[DATA SHOWN — start]
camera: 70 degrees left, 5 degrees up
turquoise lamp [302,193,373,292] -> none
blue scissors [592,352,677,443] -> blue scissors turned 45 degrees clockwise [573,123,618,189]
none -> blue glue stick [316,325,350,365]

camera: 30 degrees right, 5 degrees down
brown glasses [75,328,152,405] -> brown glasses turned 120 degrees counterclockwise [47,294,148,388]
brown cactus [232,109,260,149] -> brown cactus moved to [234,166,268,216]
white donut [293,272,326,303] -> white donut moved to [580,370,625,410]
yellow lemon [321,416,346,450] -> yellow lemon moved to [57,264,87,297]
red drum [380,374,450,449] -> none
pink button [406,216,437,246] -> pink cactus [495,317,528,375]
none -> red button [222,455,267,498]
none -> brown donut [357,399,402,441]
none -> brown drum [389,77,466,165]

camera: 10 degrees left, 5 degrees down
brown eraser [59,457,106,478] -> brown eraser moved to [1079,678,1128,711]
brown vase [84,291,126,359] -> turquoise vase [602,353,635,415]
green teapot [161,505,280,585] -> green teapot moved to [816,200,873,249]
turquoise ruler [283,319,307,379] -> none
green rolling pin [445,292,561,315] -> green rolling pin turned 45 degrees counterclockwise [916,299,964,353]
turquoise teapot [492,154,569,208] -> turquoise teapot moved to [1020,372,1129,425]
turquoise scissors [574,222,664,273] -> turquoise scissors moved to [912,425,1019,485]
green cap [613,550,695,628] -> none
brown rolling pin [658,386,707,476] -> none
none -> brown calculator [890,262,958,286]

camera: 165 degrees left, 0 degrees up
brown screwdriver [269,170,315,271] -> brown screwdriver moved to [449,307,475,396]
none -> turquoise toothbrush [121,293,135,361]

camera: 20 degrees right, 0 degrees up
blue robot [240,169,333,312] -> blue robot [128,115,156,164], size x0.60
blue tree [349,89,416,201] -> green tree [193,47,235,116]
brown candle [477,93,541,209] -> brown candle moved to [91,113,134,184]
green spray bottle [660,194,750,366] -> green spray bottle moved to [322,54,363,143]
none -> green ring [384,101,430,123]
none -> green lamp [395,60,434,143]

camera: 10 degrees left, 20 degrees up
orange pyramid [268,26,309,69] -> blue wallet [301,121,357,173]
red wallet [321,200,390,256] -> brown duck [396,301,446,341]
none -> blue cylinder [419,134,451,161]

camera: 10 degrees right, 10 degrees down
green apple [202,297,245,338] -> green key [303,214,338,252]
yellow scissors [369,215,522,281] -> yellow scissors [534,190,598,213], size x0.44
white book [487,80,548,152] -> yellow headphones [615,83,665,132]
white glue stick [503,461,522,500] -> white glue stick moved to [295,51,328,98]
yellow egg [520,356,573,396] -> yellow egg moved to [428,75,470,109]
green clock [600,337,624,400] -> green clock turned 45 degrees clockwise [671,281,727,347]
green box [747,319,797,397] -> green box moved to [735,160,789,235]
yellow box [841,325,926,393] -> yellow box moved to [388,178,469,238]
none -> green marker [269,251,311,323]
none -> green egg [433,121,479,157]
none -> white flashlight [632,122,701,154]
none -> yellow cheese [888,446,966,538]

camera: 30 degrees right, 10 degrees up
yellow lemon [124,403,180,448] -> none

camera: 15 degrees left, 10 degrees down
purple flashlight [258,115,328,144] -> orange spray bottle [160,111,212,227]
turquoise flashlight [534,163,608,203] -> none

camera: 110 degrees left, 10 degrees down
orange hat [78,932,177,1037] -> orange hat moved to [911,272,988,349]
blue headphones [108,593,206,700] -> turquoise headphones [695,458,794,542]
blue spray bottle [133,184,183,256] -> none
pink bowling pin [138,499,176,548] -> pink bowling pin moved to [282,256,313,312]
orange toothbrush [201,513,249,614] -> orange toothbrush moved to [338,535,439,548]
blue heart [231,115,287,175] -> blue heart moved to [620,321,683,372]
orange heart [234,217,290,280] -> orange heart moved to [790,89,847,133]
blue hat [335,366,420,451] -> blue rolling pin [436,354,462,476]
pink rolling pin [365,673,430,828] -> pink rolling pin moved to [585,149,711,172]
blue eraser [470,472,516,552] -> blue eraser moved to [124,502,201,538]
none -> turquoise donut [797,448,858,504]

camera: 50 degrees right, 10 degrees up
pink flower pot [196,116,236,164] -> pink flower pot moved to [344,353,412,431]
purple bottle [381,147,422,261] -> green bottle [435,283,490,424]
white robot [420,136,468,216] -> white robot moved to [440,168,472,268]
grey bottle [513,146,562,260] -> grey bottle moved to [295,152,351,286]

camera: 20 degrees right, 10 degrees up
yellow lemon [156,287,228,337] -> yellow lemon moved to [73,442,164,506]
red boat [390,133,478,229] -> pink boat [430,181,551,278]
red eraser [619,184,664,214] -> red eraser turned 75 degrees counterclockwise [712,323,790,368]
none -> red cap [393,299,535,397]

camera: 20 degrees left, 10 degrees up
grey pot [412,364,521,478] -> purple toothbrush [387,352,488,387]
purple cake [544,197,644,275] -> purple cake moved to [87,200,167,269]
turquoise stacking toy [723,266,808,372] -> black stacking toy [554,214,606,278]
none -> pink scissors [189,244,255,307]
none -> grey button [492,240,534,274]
[DATA SHOWN — finish]
» WHAT THE TASK REQUIRES
Among the records above, repeat exactly the line with "none -> white flashlight [632,122,701,154]", the line with "camera: 15 degrees left, 10 degrees down", and every line in between, and only those.

» RESPONSE
none -> white flashlight [632,122,701,154]
none -> yellow cheese [888,446,966,538]

camera: 30 degrees right, 10 degrees up
yellow lemon [124,403,180,448] -> none

camera: 15 degrees left, 10 degrees down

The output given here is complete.